What you need to do >> Among the entries below, determine how many lines contain the word "moved" and state only that figure.

* * * *

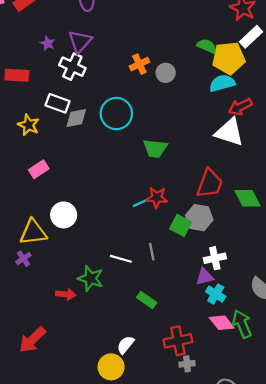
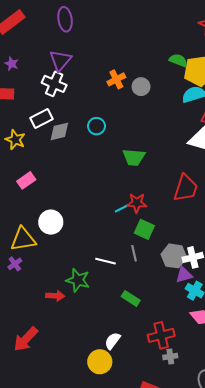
purple star: (48, 43) -> (12, 64), moved
white rectangle: (58, 103) -> (42, 118), turned -45
cyan circle: (116, 114) -> (97, 126), size x0.6
gray hexagon: (199, 218) -> (174, 256), moved
green square: (181, 225) -> (144, 229), moved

* * * *

Exercise result >> 3